#### DIRECTIONS FOR THIS TASK:
Copy out each line of the data that includes the string "cyan".

Records from a data collection:

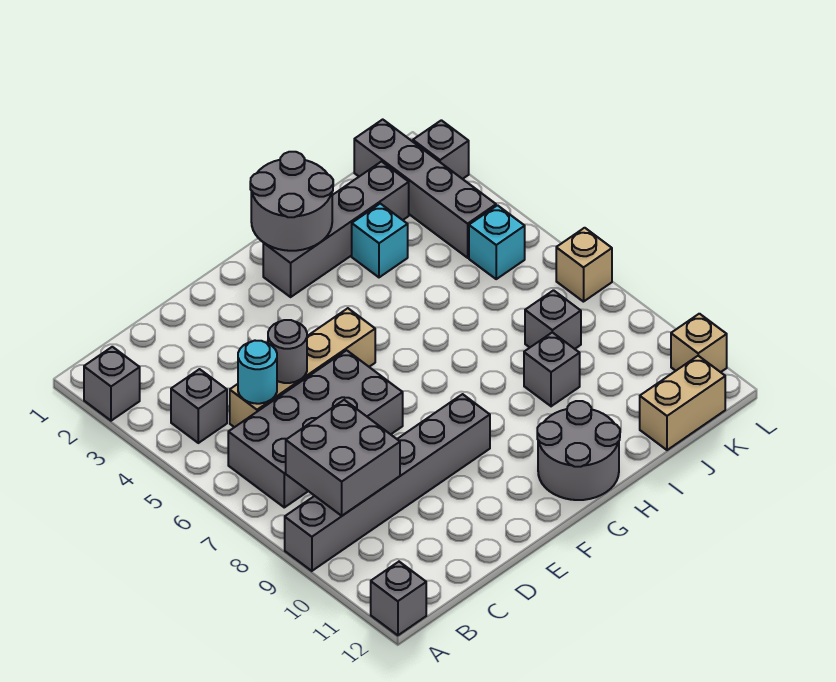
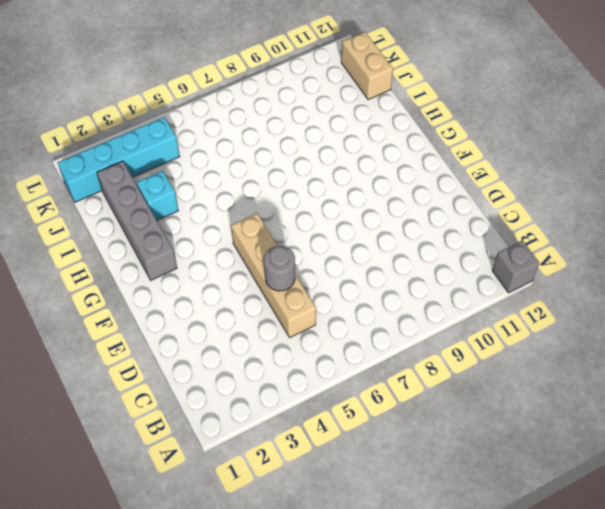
cyan brick K1:K4 level 1 -> grey brick K1:K4 level 1
none -> grey brick A2 level 1
none -> grey brick A9:F9 level 1
none -> grey brick B4 level 1

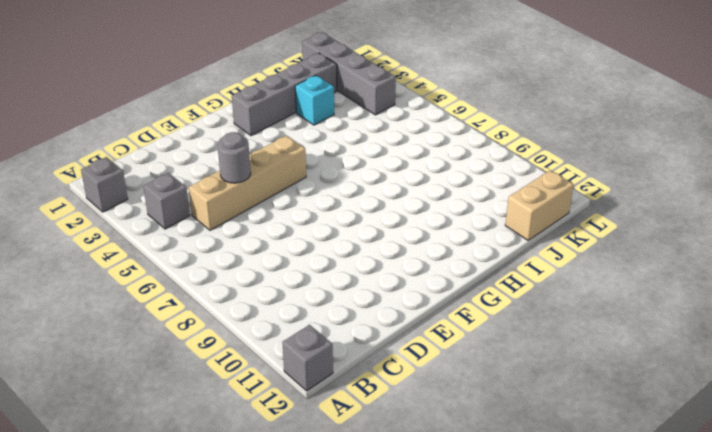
none -> grey brick A9:F9 level 1
none -> grey brick B6:E7 level 1
none -> grey round brick G11:H12 level 1

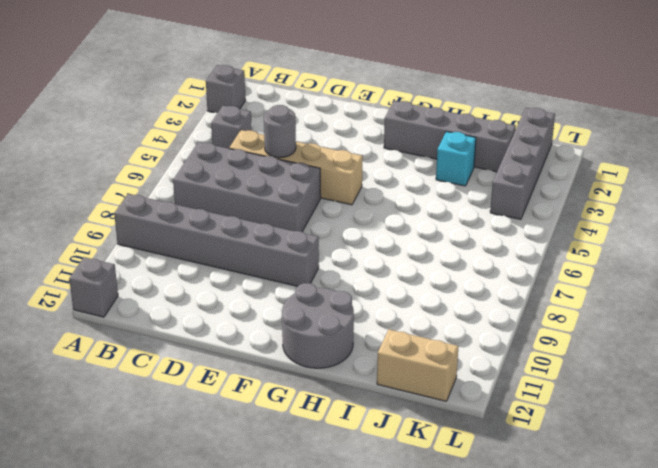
none -> grey brick I9 level 1
none -> grey brick J8 level 1
none -> cyan brick K5 level 1

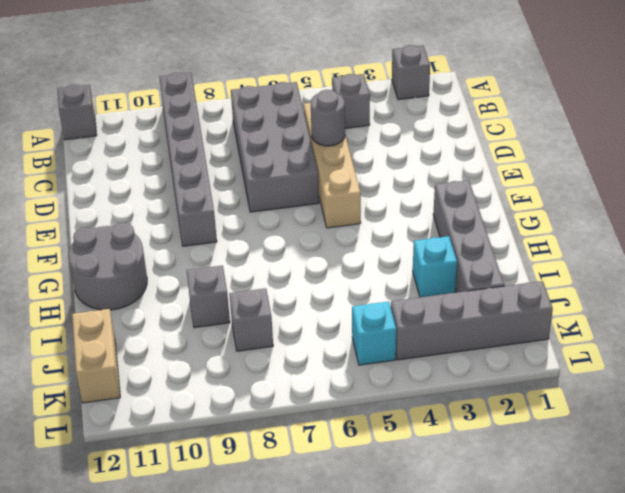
none -> grey brick L2 level 1
none -> tan brick L7 level 1
none -> tan brick L11 level 1

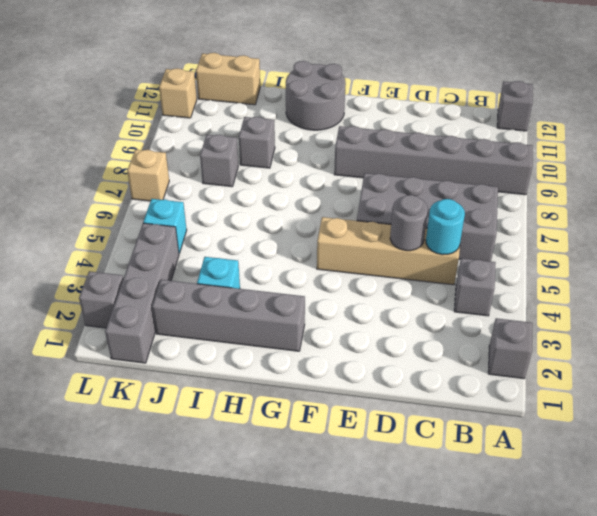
none -> grey brick B8:C9 level 2
none -> grey round brick G1:H2 level 2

#### SOLUTION FOR THIS PROBLEM:
cyan brick K1:K4 level 1 -> grey brick K1:K4 level 1
none -> cyan brick K5 level 1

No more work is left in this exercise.